[Exercise goal]:
For this exercise, write out exactly the lines from the line containing "orange scissors: 8 -> 6" through the last line of the records, and no other lines.

(Scene change data)
┄┄┄┄┄┄┄┄┄┄
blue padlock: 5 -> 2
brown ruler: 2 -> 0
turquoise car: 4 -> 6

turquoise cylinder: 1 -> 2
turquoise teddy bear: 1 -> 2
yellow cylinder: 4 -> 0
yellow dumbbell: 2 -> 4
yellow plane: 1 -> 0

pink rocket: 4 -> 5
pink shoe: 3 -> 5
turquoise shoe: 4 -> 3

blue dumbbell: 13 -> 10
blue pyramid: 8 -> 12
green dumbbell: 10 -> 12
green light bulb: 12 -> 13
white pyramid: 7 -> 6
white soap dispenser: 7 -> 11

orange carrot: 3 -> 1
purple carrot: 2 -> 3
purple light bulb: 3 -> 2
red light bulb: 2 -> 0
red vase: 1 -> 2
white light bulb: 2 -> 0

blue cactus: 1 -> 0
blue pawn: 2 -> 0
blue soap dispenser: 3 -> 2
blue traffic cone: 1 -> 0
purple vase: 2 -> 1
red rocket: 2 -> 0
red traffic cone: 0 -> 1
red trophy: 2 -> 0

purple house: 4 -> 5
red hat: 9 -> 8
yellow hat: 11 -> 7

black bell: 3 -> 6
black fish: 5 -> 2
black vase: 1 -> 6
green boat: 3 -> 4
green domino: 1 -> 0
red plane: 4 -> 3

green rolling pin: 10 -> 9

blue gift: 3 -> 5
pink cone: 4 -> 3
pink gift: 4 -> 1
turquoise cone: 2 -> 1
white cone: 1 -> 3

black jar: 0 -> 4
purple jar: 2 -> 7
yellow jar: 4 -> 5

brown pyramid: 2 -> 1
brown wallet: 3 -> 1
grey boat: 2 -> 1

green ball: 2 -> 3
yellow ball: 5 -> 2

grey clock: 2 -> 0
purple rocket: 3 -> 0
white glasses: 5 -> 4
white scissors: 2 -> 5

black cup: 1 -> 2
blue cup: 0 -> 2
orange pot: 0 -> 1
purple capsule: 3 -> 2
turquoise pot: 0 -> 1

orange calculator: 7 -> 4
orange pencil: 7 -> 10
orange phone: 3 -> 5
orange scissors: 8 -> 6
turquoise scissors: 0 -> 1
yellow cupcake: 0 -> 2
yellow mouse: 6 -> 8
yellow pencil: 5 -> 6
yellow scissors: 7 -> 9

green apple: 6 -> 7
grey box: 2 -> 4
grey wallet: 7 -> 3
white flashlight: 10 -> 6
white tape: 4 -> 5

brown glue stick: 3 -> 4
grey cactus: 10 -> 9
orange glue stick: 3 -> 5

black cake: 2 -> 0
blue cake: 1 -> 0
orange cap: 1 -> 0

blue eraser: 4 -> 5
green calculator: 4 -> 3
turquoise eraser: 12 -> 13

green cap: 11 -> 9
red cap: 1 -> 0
┄┄┄┄┄┄┄┄┄┄
[Response to the exercise]:
orange scissors: 8 -> 6
turquoise scissors: 0 -> 1
yellow cupcake: 0 -> 2
yellow mouse: 6 -> 8
yellow pencil: 5 -> 6
yellow scissors: 7 -> 9

green apple: 6 -> 7
grey box: 2 -> 4
grey wallet: 7 -> 3
white flashlight: 10 -> 6
white tape: 4 -> 5

brown glue stick: 3 -> 4
grey cactus: 10 -> 9
orange glue stick: 3 -> 5

black cake: 2 -> 0
blue cake: 1 -> 0
orange cap: 1 -> 0

blue eraser: 4 -> 5
green calculator: 4 -> 3
turquoise eraser: 12 -> 13

green cap: 11 -> 9
red cap: 1 -> 0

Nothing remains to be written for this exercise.